## WHAT YOU HAVE TO DO
Write out each record exactly as it stands. No pictures belong in the copy.

## DATA FOR THE TASK
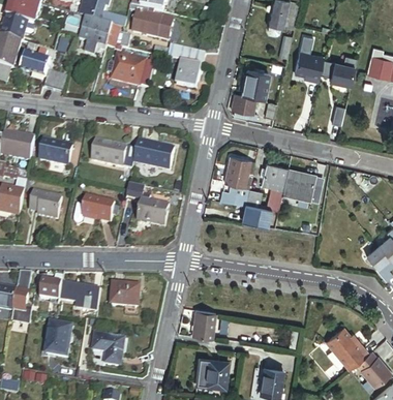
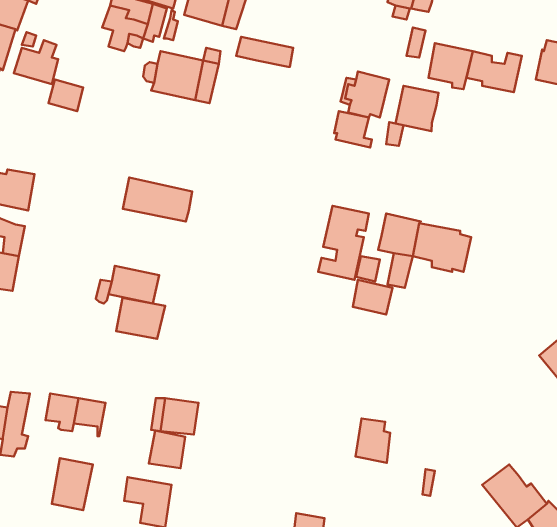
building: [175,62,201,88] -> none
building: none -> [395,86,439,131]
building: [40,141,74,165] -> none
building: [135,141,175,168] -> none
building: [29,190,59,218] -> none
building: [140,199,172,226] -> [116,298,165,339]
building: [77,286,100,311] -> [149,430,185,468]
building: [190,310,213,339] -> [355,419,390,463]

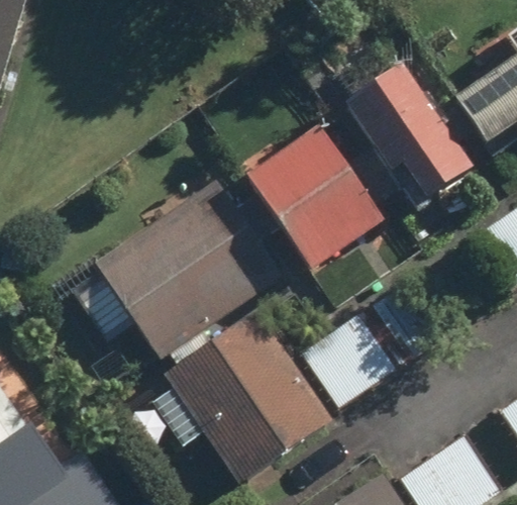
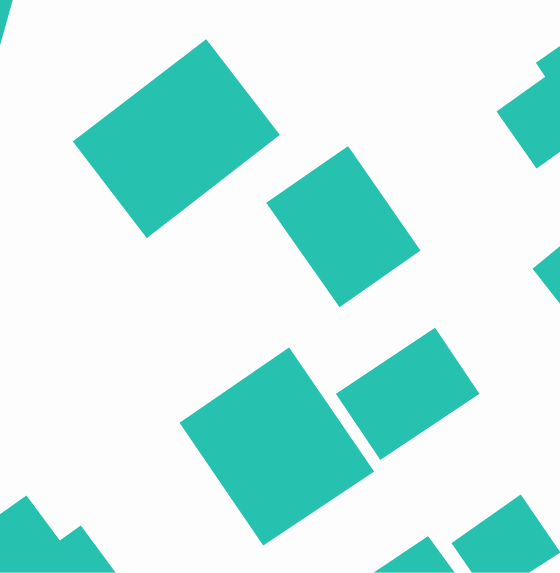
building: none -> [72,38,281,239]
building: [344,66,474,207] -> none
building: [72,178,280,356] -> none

## ANSWER AREA
building: [175,62,201,88] -> none
building: none -> [395,86,439,131]
building: [40,141,74,165] -> none
building: [135,141,175,168] -> none
building: [29,190,59,218] -> none
building: [140,199,172,226] -> [116,298,165,339]
building: [77,286,100,311] -> [149,430,185,468]
building: [190,310,213,339] -> [355,419,390,463]

building: none -> [72,38,281,239]
building: [344,66,474,207] -> none
building: [72,178,280,356] -> none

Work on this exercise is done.